_WHAT YOU ARE ASKED TO DO_
Once the line holding "lime plate J5:K6" is found, output it and all remaining lines of the data exactly, with every picture left out.

_Records excerpted from a collection_
-- Opening Marker --

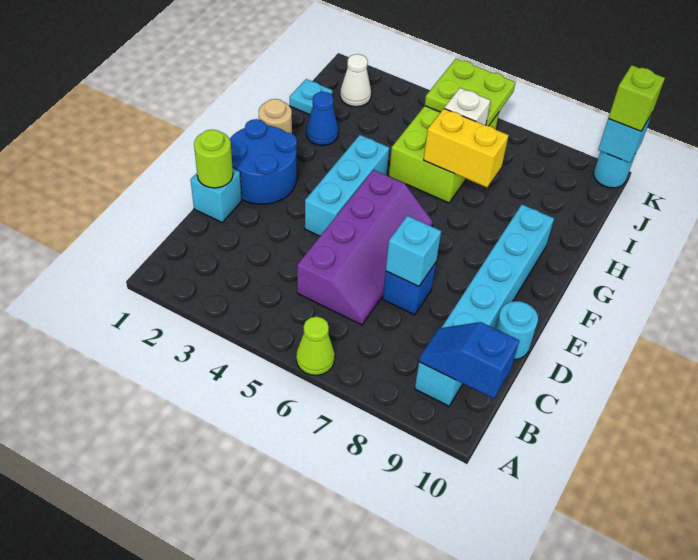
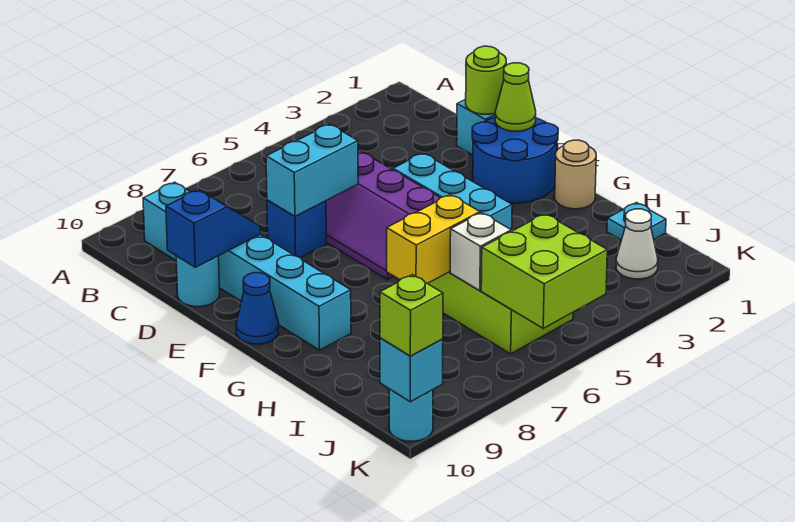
lime cone A6 level 1 -> lime cone E1 level 2
blue slope B9:B10 level 2 top 10 -> blue slope D9:D10 level 2 top 10
cyan brick D7 level 2 -> cyan brick D6:D7 level 2
blue cone H2 level 1 -> blue cone F10 level 1
lime plate J5:K6 level 2 -> lime brick J5:K6 level 2

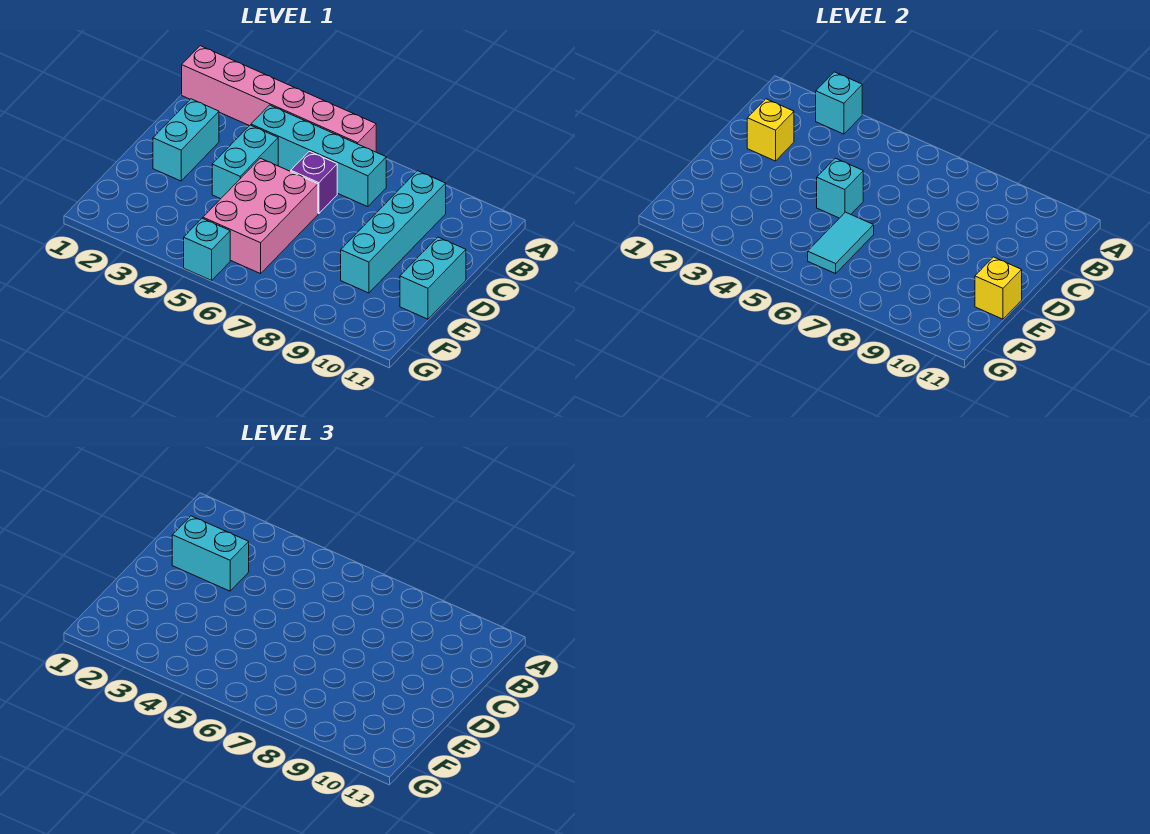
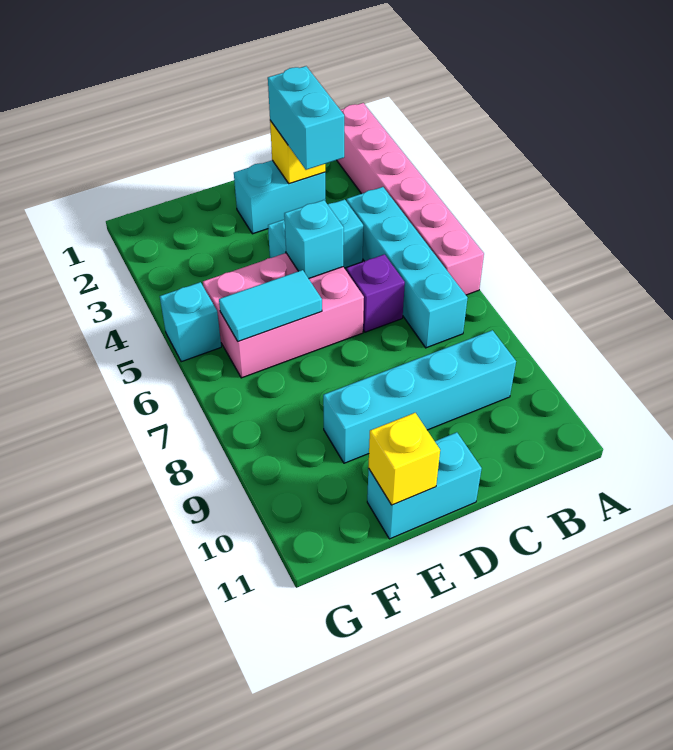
cyan brick A3 level 2 -> none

-- Closing Marker --

_EXERCISE SOLUTION_
lime plate J5:K6 level 2 -> lime brick J5:K6 level 2

cyan brick A3 level 2 -> none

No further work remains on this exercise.